- _Directions_
In this exercise, copy exactly the lines from the one that contains "black trapezoid: rotated 27 degrees clockwise" through the end of the entries below; pictures are not copied.

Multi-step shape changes
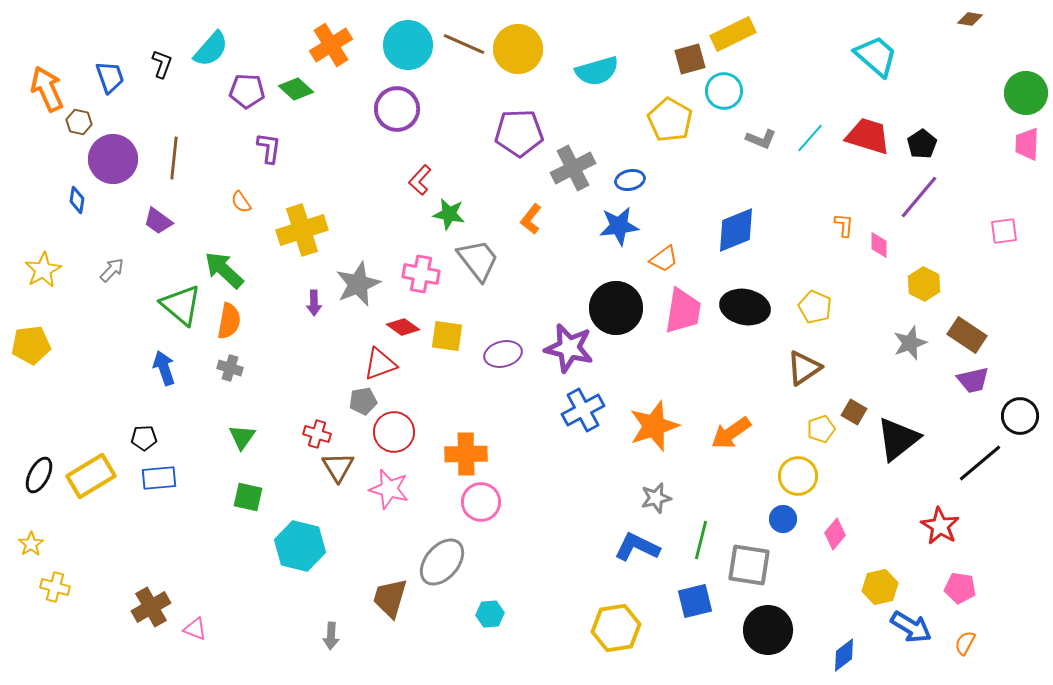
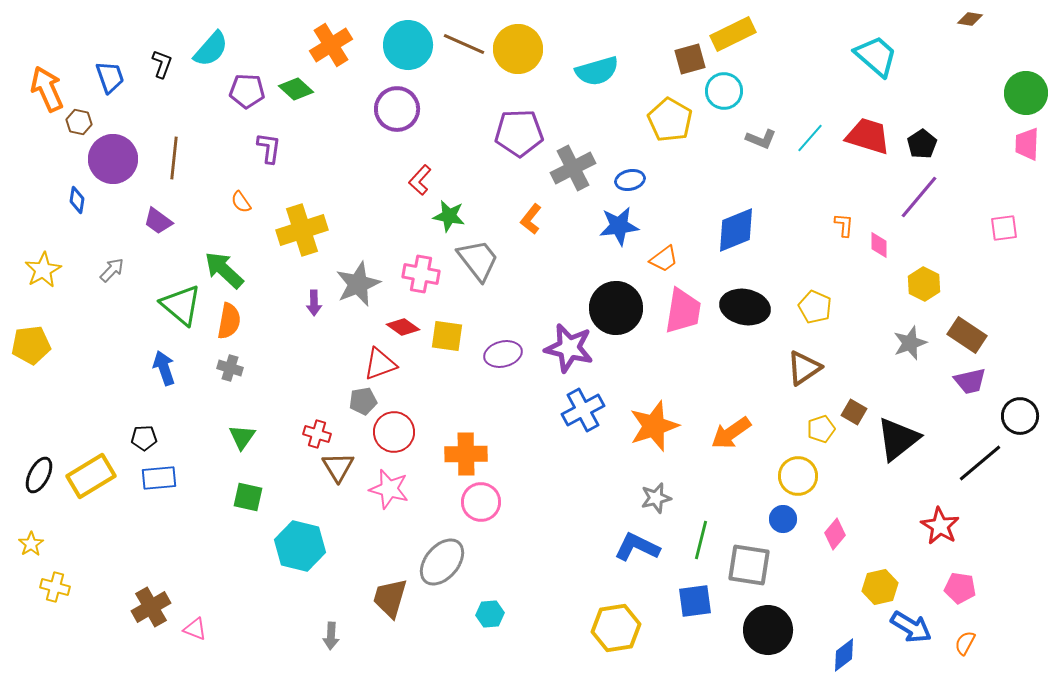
green star at (449, 214): moved 2 px down
pink square at (1004, 231): moved 3 px up
purple trapezoid at (973, 380): moved 3 px left, 1 px down
blue square at (695, 601): rotated 6 degrees clockwise
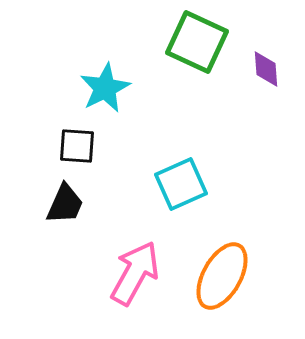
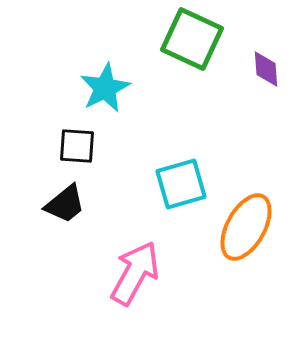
green square: moved 5 px left, 3 px up
cyan square: rotated 8 degrees clockwise
black trapezoid: rotated 27 degrees clockwise
orange ellipse: moved 24 px right, 49 px up
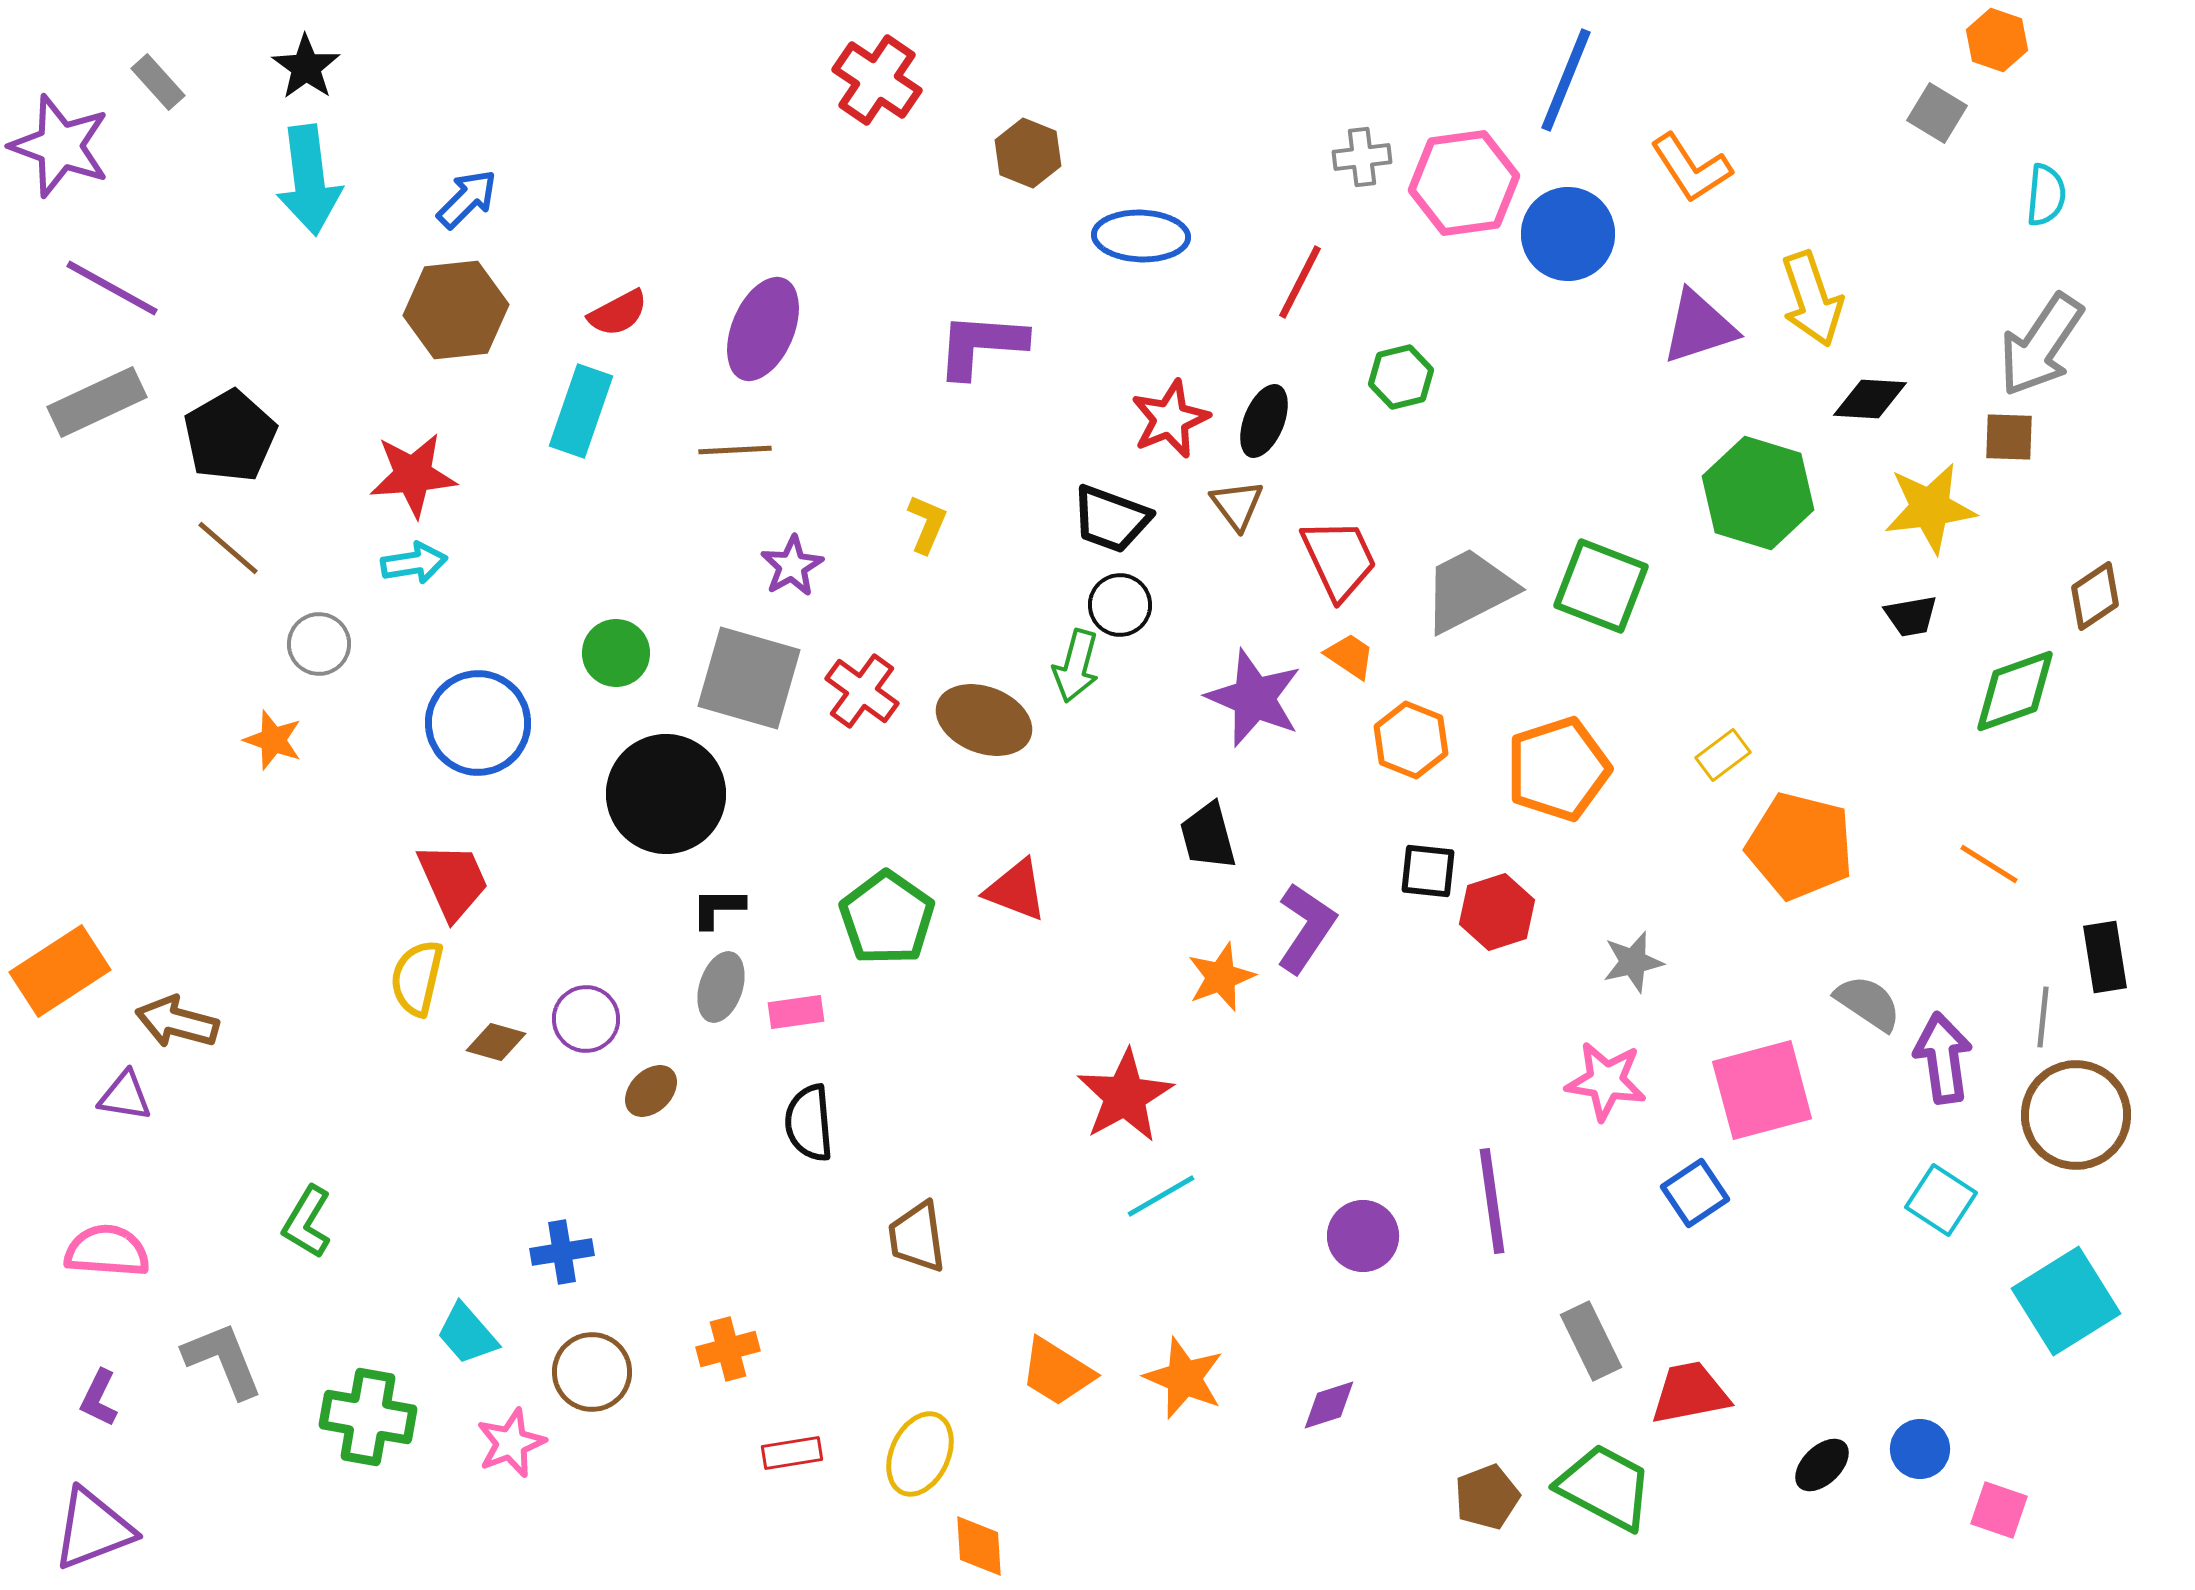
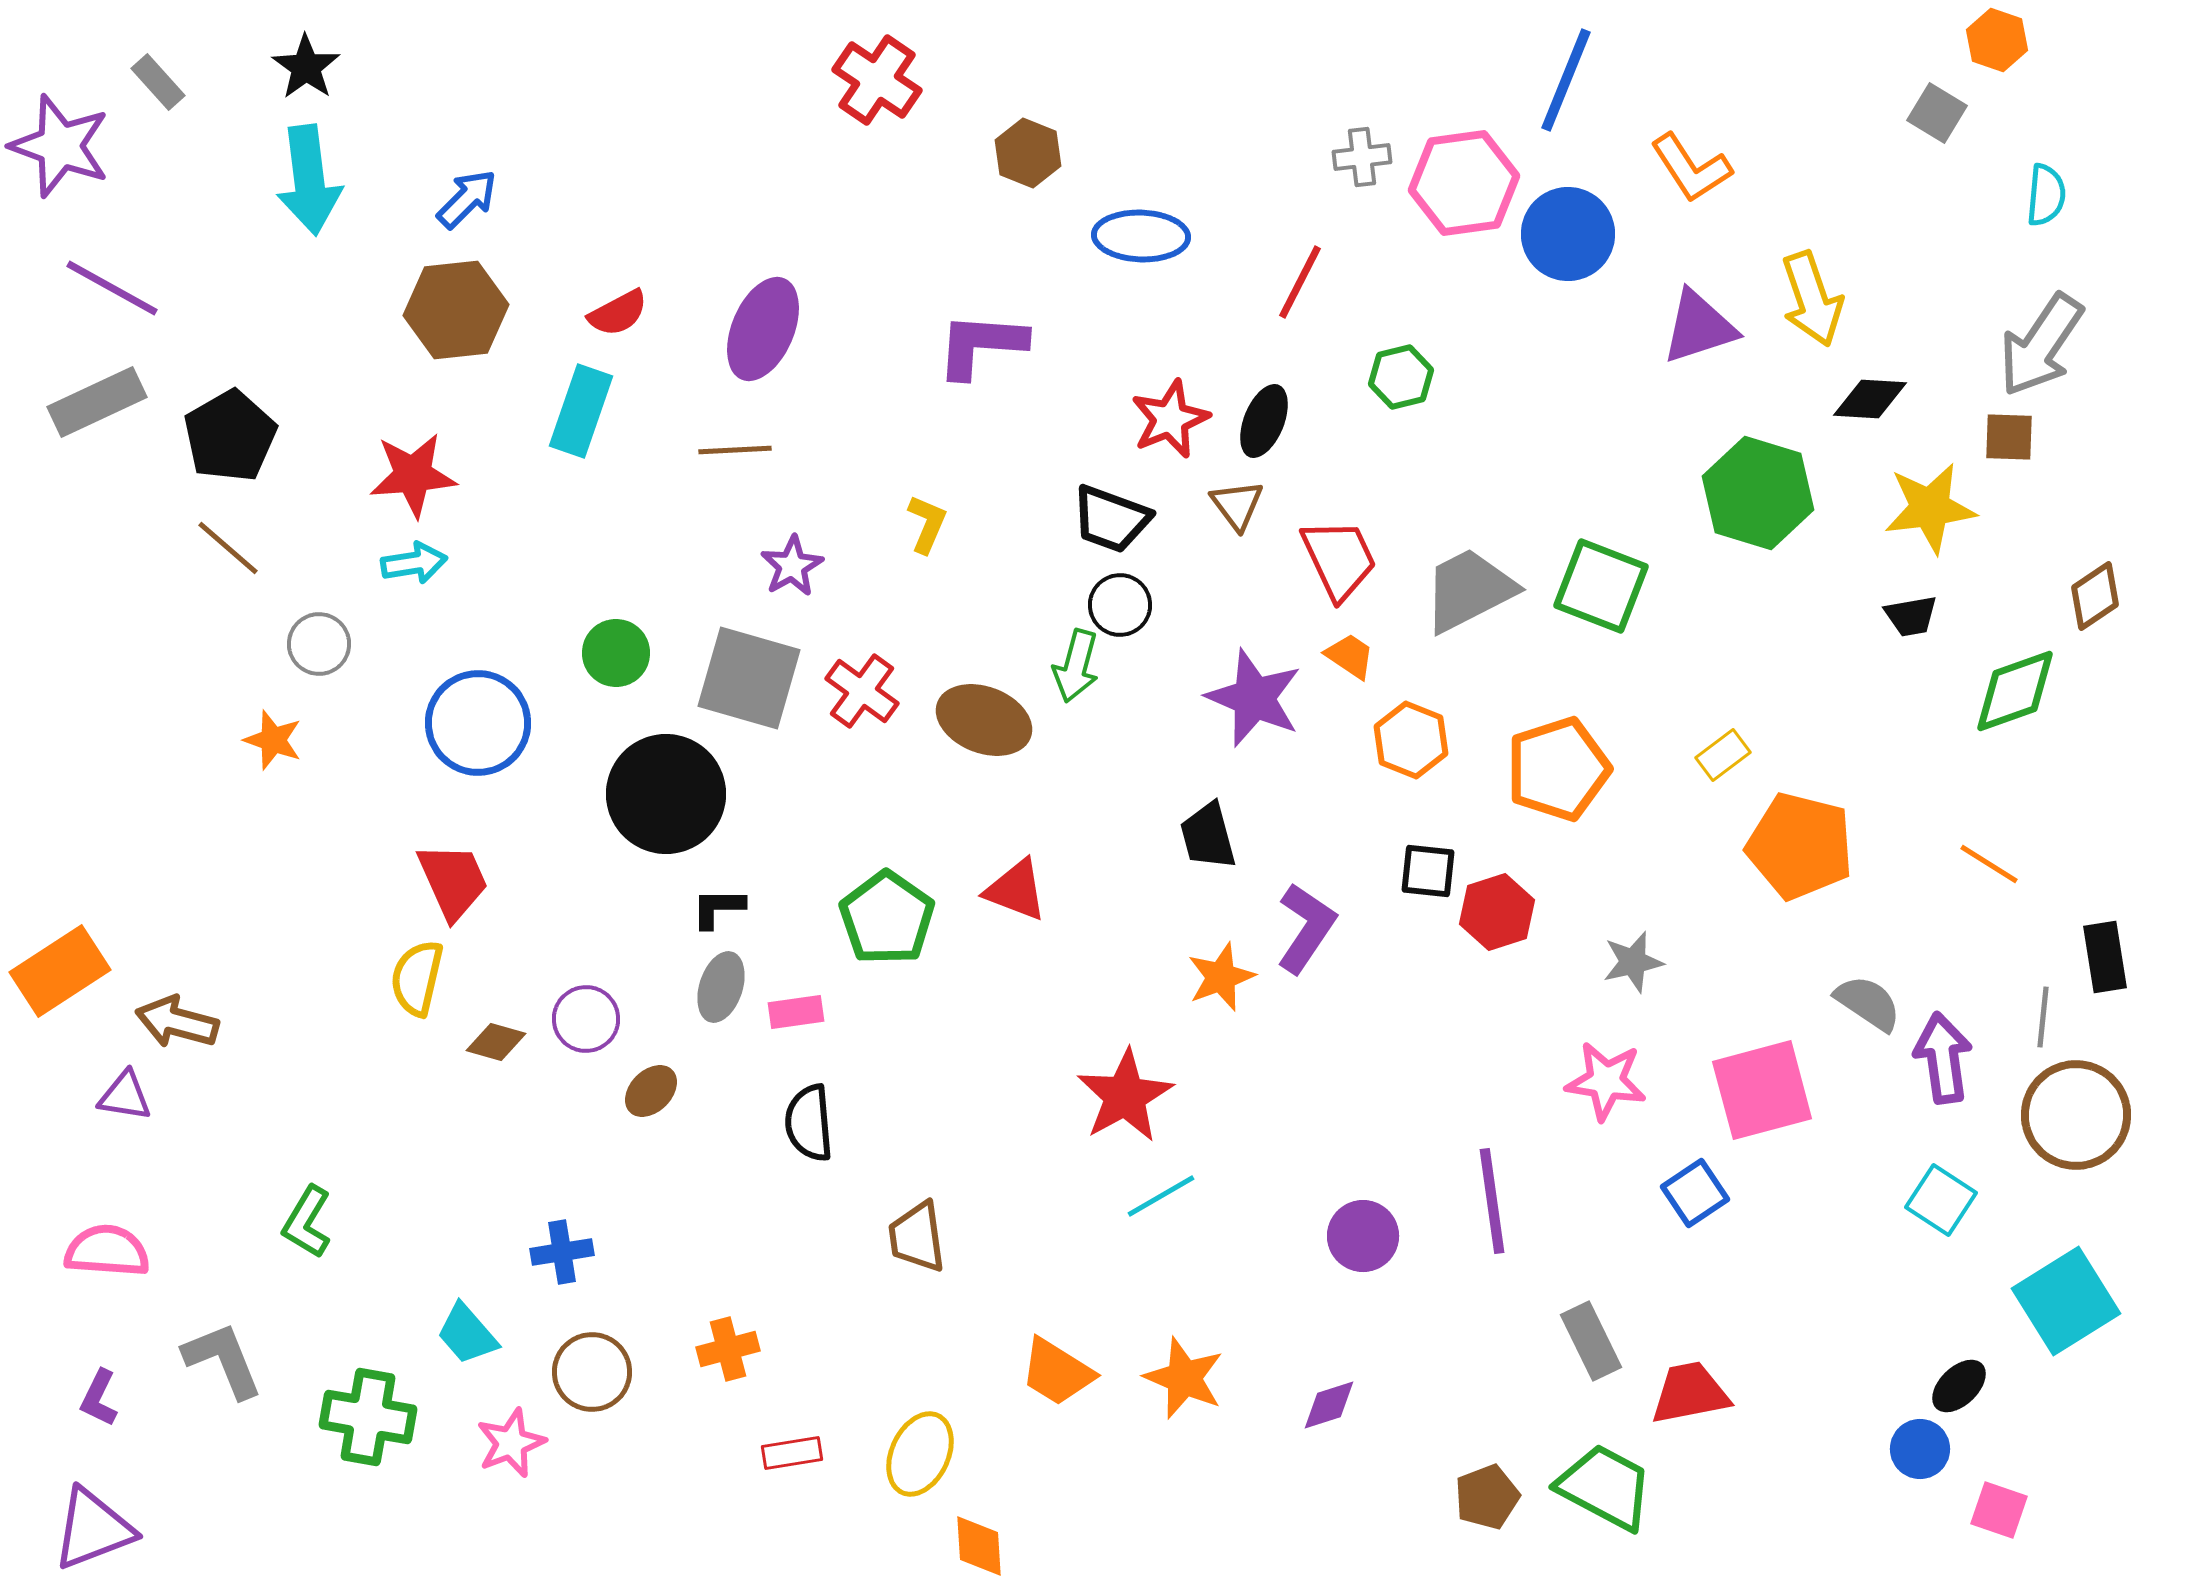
black ellipse at (1822, 1465): moved 137 px right, 79 px up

- _Answer section_
black trapezoid: rotated 27 degrees clockwise
orange ellipse: moved 24 px right, 49 px up
black ellipse at (1822, 1465): moved 137 px right, 79 px up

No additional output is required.